Before-and-after scene images
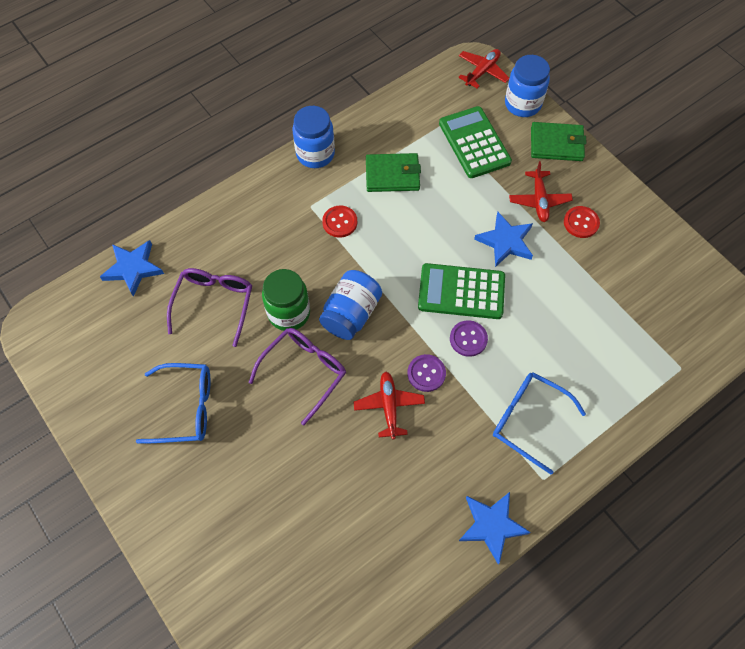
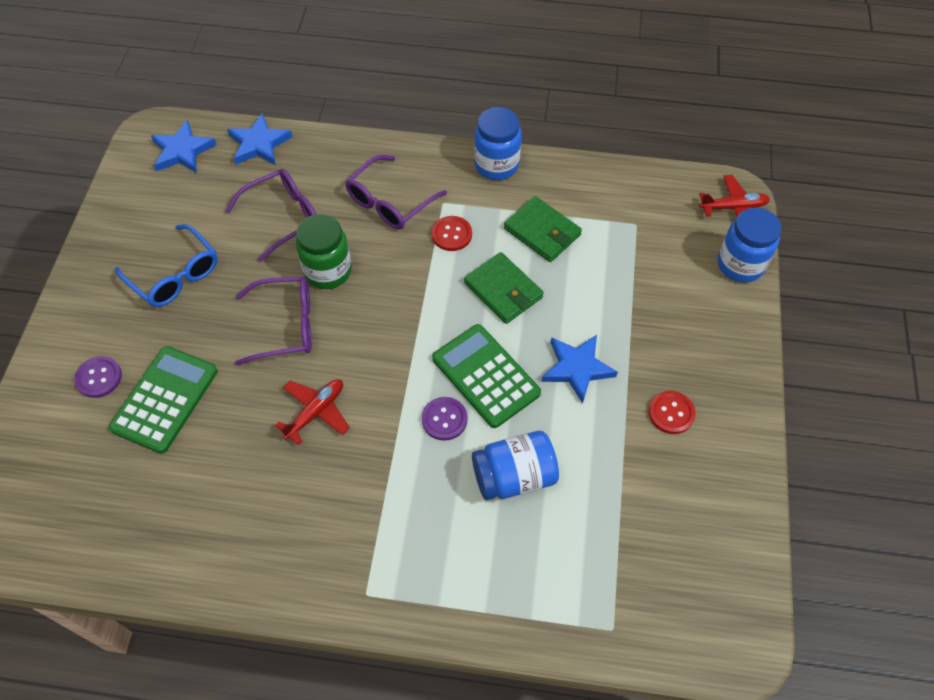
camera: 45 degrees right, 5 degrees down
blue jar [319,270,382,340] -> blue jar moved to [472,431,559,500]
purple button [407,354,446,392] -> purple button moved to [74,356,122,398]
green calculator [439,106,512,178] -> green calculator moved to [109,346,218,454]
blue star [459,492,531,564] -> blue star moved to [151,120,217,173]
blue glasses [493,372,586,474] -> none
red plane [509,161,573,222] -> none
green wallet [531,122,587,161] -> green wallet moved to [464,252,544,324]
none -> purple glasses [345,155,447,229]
---
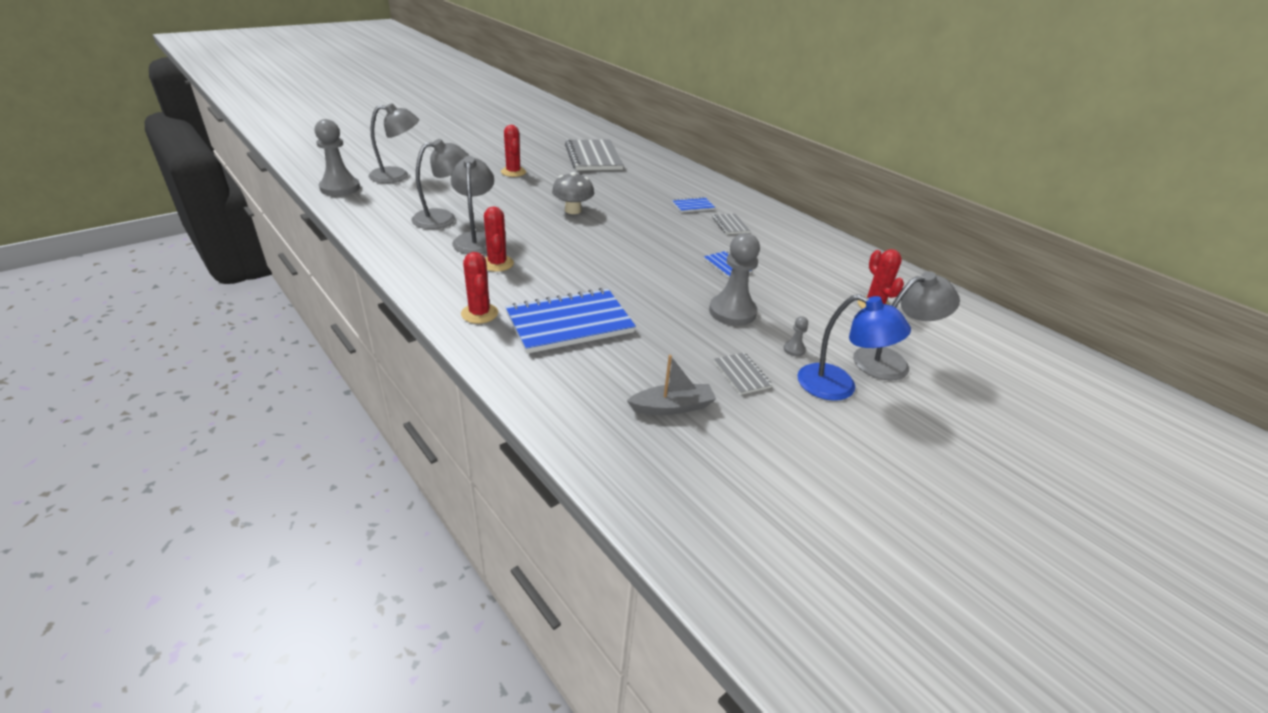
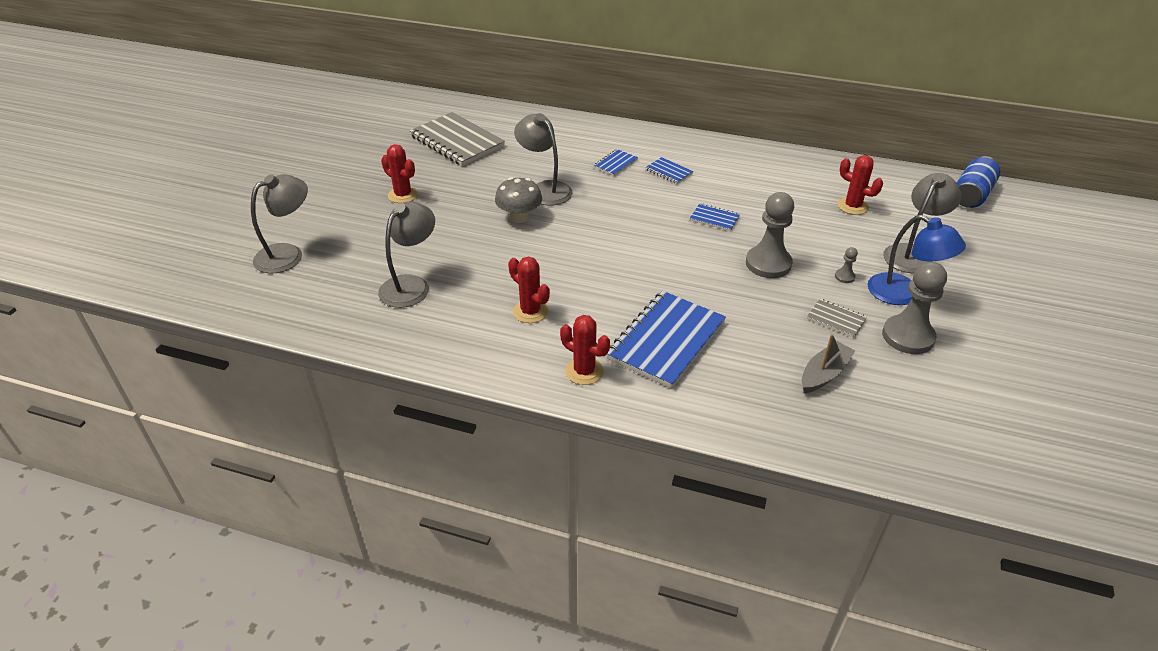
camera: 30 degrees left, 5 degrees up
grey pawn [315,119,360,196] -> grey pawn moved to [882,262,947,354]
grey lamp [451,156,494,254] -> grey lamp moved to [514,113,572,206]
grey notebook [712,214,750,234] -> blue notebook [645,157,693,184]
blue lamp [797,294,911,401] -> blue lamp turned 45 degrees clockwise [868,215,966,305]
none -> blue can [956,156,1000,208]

> **WORK INSTRUCTIONS**
Single out each line of the records above with the string "purple" in it, and copy it.

> **ANSWER BELOW**
purple button [407,354,446,392] -> purple button moved to [74,356,122,398]
none -> purple glasses [345,155,447,229]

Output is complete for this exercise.